▸ **Problem statement**
Should the word "star" occur in a line of the records, copy that line.

▸ **Given records**

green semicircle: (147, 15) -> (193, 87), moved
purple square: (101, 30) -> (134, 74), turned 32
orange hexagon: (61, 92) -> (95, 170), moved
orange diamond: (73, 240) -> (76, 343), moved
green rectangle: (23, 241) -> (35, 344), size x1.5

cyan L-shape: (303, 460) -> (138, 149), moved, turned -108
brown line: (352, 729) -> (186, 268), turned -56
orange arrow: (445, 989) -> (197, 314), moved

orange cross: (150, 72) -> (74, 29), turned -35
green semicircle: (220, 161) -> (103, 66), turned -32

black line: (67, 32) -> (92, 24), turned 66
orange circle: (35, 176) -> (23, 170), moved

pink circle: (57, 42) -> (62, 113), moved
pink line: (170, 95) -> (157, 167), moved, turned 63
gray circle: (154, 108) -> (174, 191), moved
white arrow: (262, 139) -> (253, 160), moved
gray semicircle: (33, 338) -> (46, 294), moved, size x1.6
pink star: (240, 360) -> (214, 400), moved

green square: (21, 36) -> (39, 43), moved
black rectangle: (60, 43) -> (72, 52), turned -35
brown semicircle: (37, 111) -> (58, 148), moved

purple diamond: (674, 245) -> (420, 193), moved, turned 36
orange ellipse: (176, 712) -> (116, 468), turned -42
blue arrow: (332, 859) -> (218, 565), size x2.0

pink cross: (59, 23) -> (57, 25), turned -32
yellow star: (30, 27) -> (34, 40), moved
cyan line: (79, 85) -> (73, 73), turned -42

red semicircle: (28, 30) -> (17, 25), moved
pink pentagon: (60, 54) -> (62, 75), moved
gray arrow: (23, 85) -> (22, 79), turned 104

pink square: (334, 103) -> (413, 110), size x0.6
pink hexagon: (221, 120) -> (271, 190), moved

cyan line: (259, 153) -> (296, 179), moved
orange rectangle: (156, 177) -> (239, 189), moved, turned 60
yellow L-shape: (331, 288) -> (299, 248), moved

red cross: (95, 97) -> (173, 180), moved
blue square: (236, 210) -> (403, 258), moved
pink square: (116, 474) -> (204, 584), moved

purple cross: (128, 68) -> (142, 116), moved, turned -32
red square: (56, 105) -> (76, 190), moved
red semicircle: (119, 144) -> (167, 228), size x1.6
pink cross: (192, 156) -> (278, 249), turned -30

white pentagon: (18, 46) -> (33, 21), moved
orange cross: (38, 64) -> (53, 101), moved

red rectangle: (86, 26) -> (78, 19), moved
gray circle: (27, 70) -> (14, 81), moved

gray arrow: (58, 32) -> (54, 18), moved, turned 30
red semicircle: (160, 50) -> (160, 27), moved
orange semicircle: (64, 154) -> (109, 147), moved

▸ **Solution to this problem**
pink star: (240, 360) -> (214, 400), moved
yellow star: (30, 27) -> (34, 40), moved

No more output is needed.